Entries provided
- - - - -

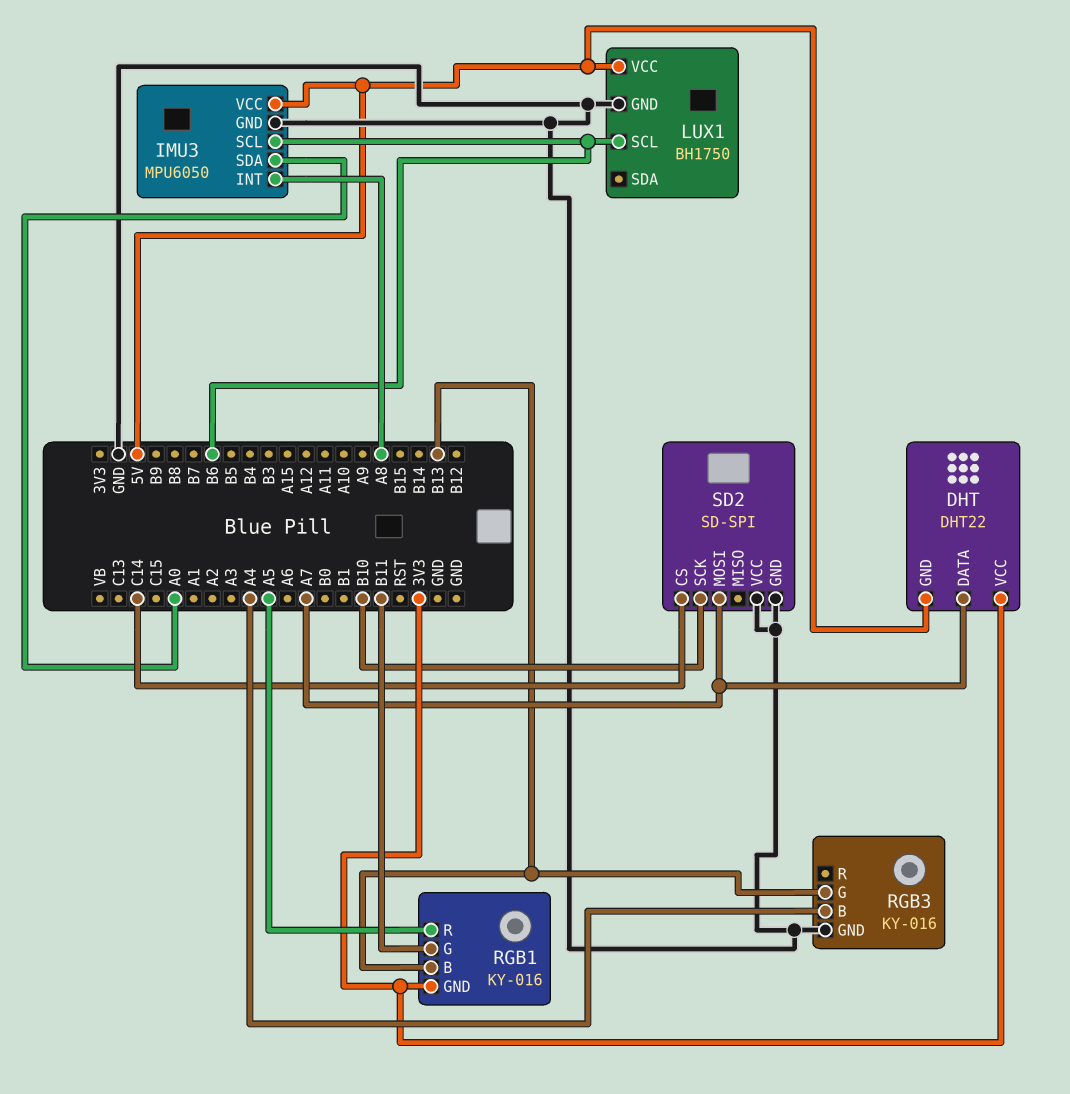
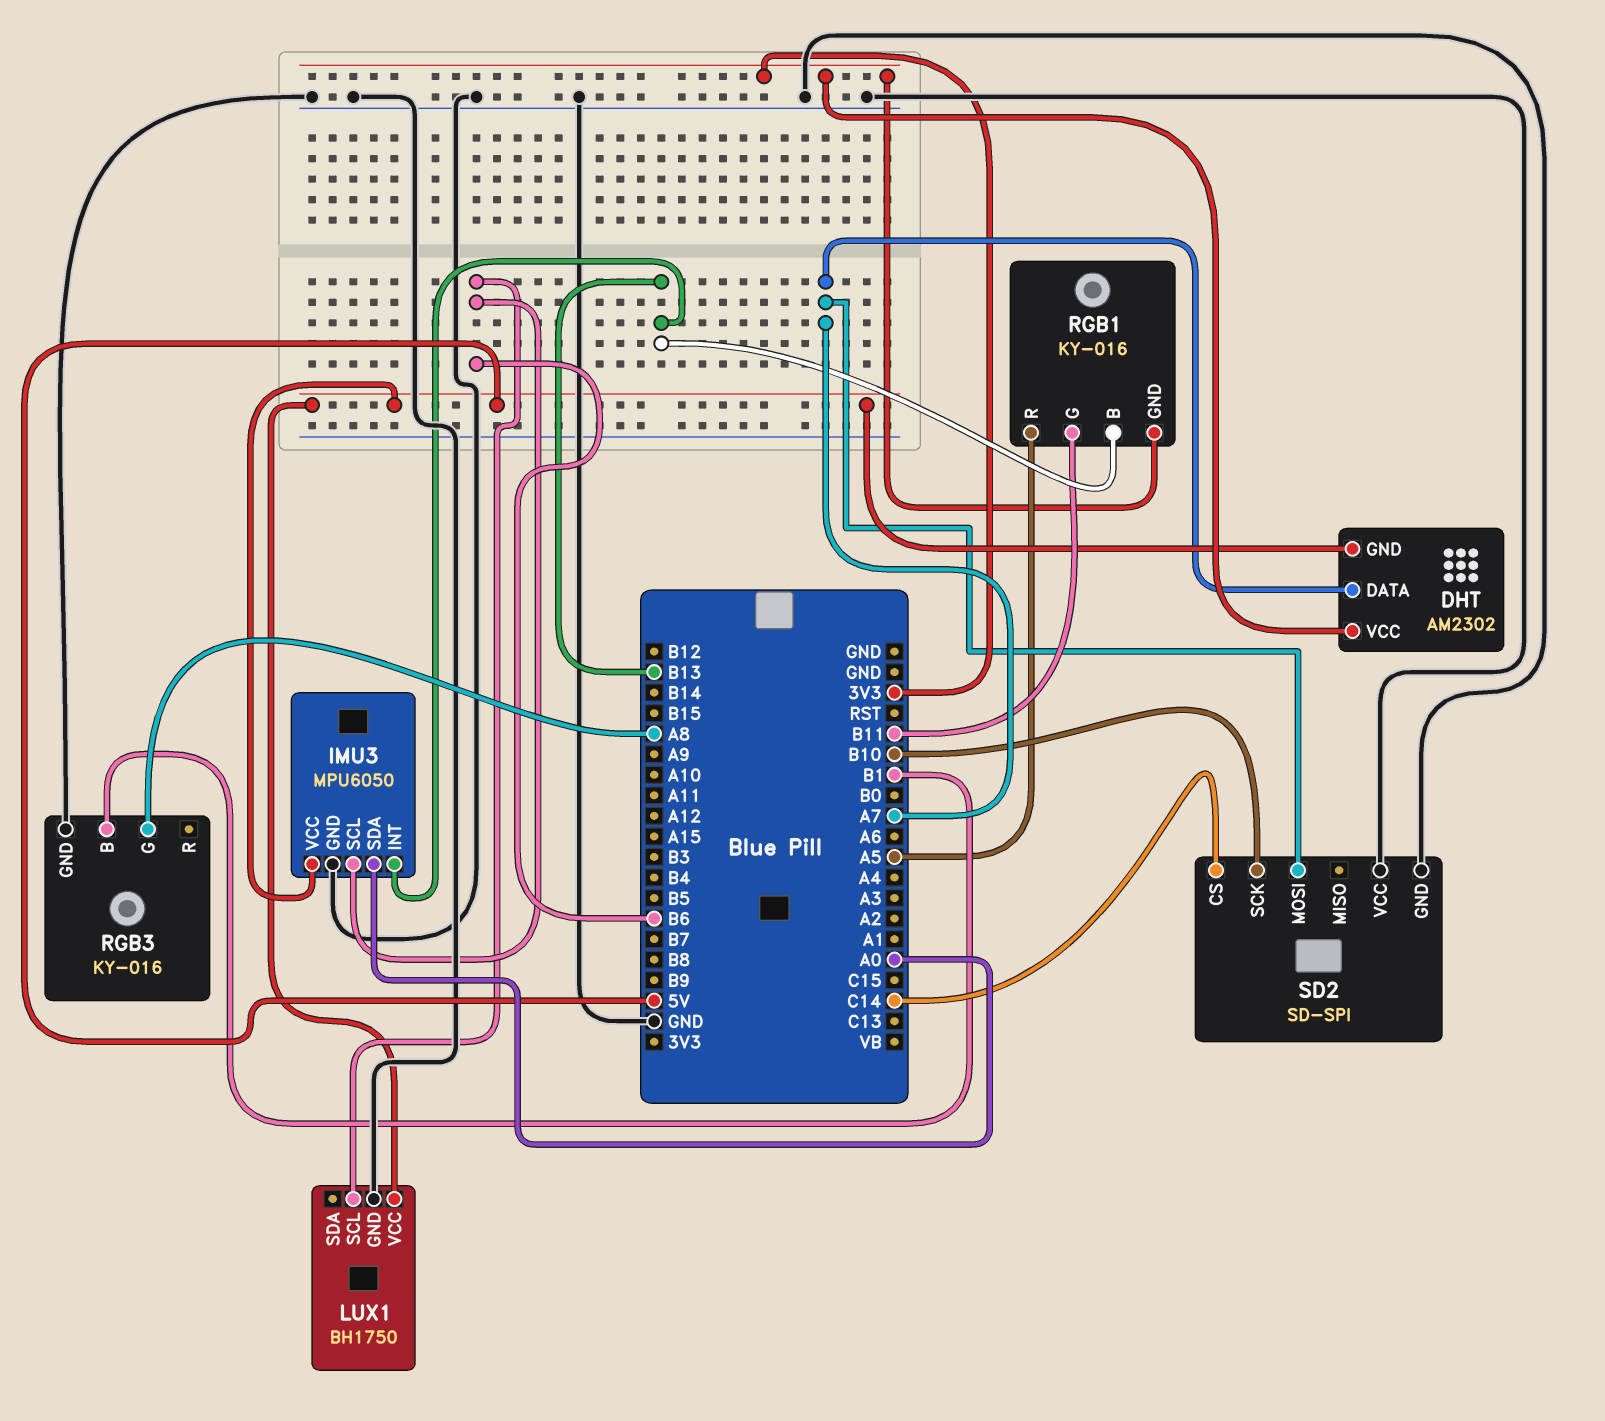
DHT: DHT22 -> AM2302
IMU3 pin INT: A8 -> B13
RGB3 pin B: A4 -> B1
RGB3 pin G: B13 -> A8

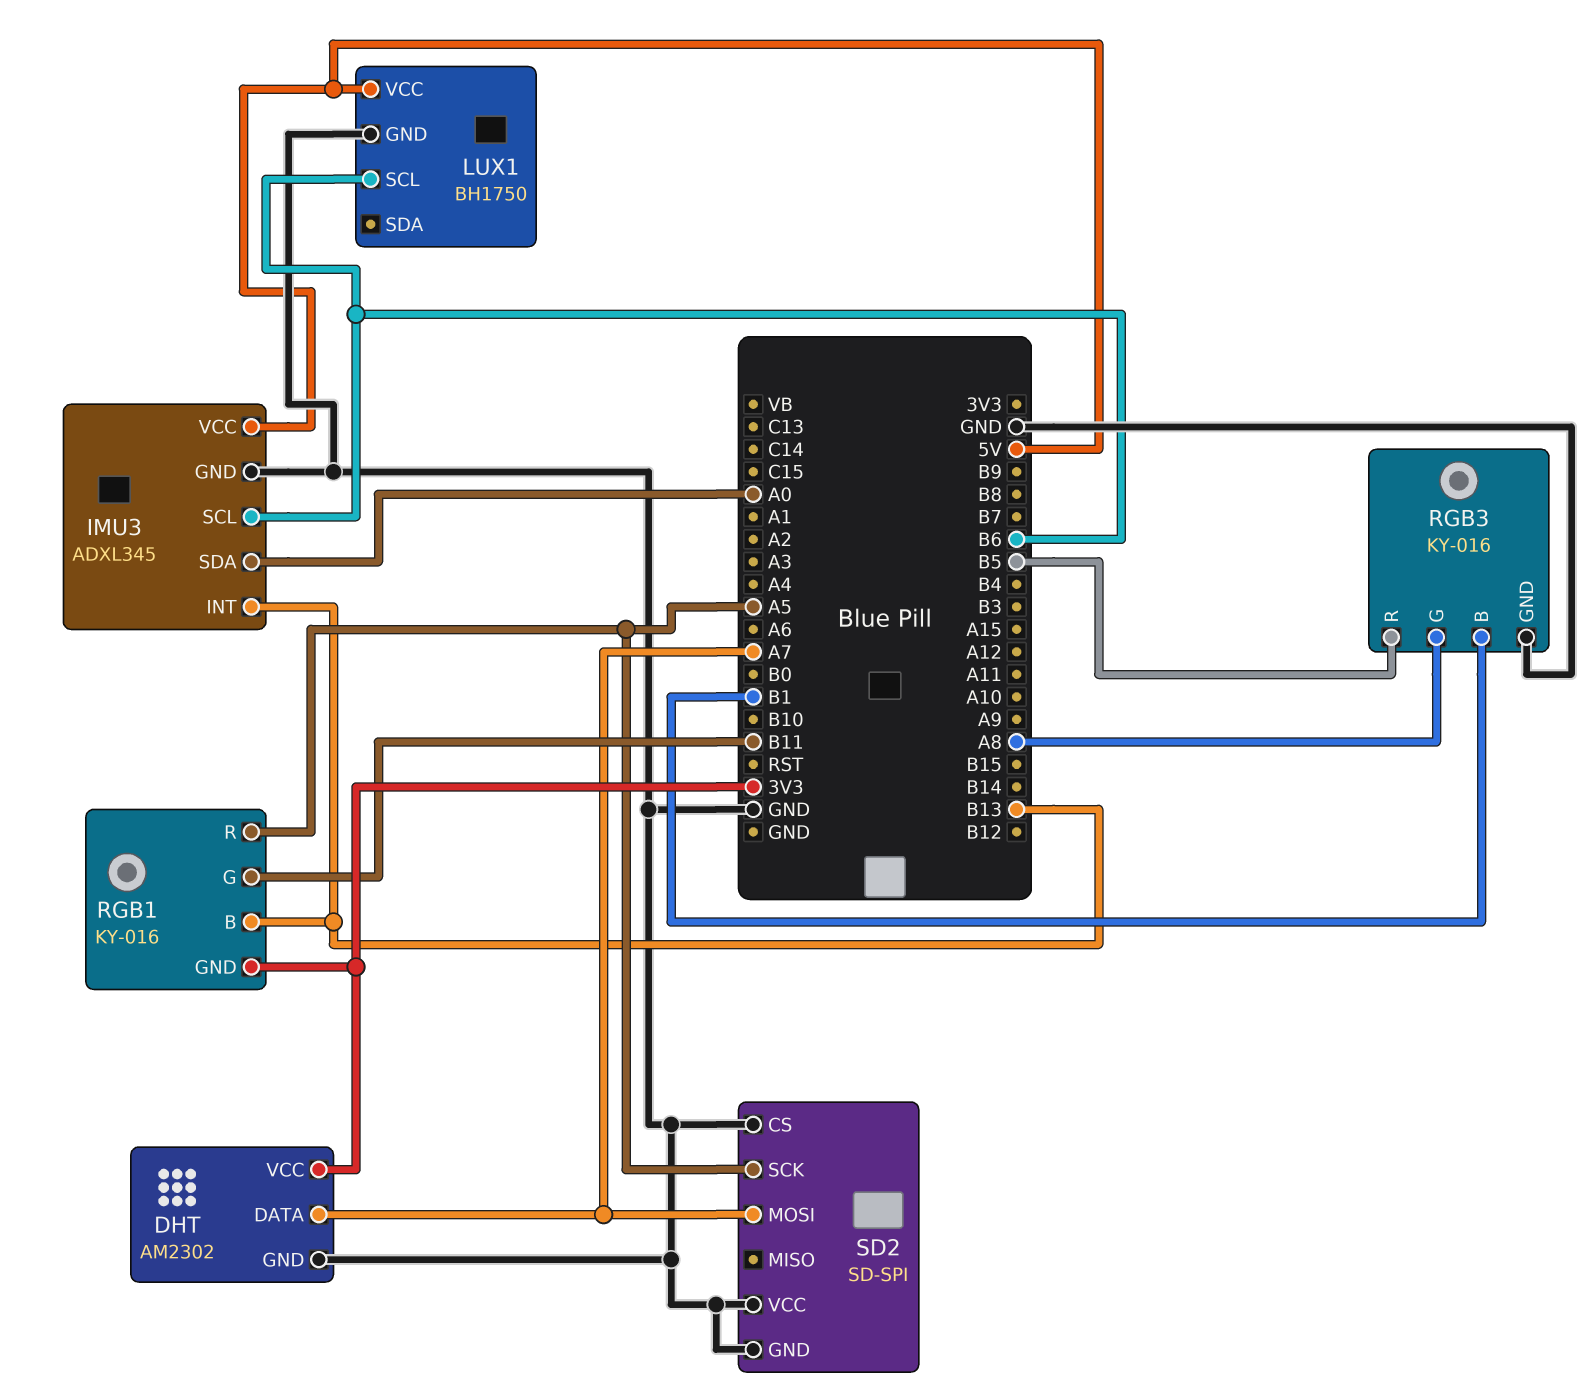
DHT pin GND: 5V -> GND
IMU3: MPU6050 -> ADXL345
RGB3 pin R: none -> B5
SD2 pin CS: C14 -> GND
SD2 pin SCK: B10 -> A5

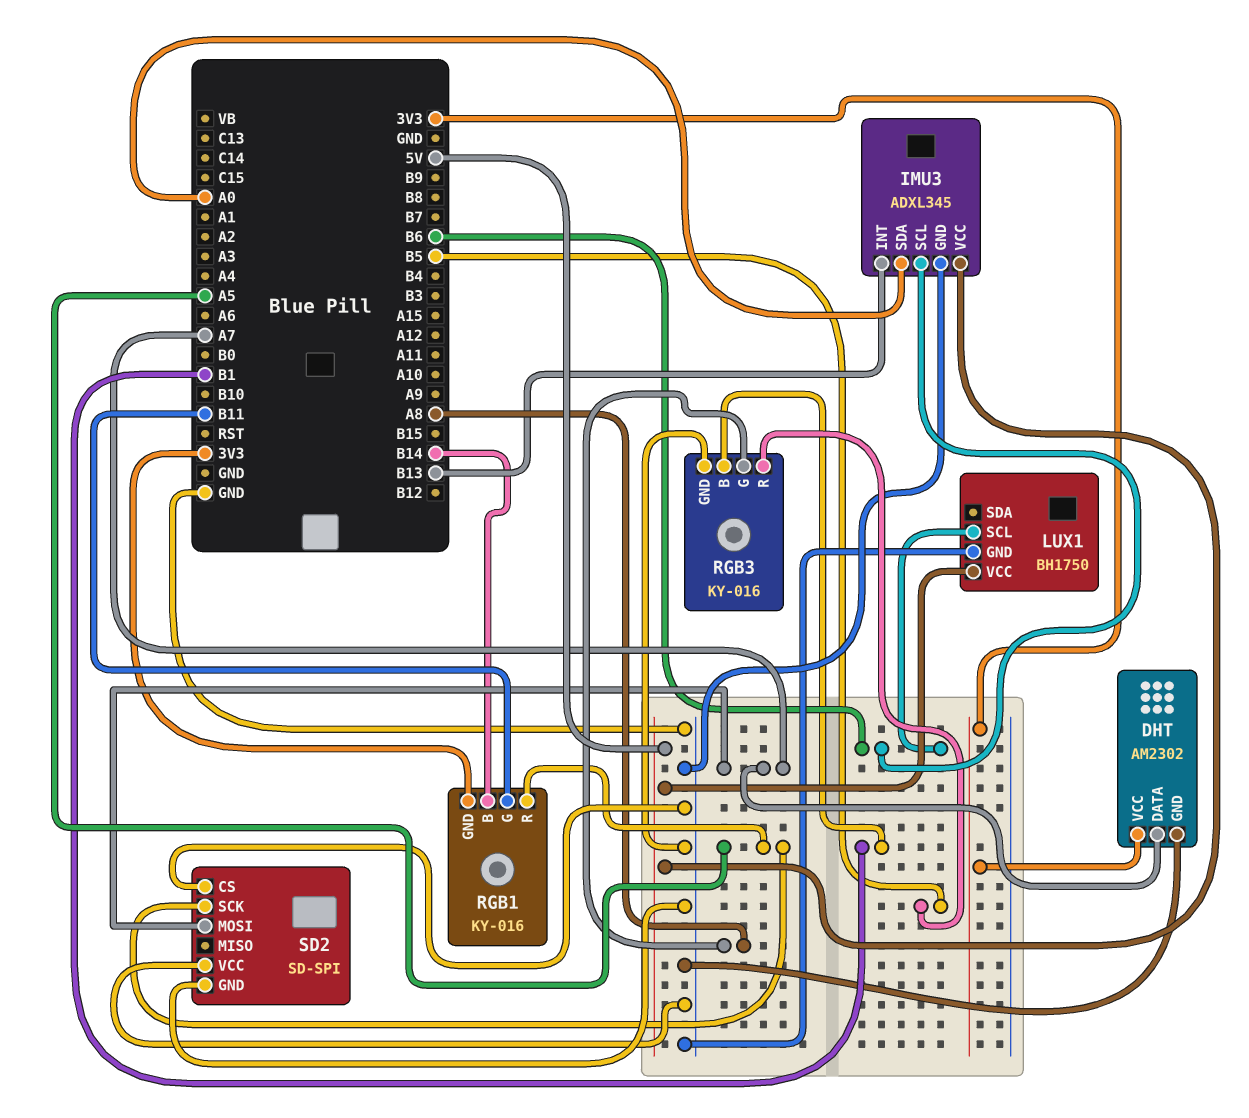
RGB1 pin B: B13 -> B14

- - - - -

Down to the last line, return the entries above exactly, with no pictures.

DHT: DHT22 -> AM2302
IMU3 pin INT: A8 -> B13
RGB3 pin B: A4 -> B1
RGB3 pin G: B13 -> A8

DHT pin GND: 5V -> GND
IMU3: MPU6050 -> ADXL345
RGB3 pin R: none -> B5
SD2 pin CS: C14 -> GND
SD2 pin SCK: B10 -> A5

RGB1 pin B: B13 -> B14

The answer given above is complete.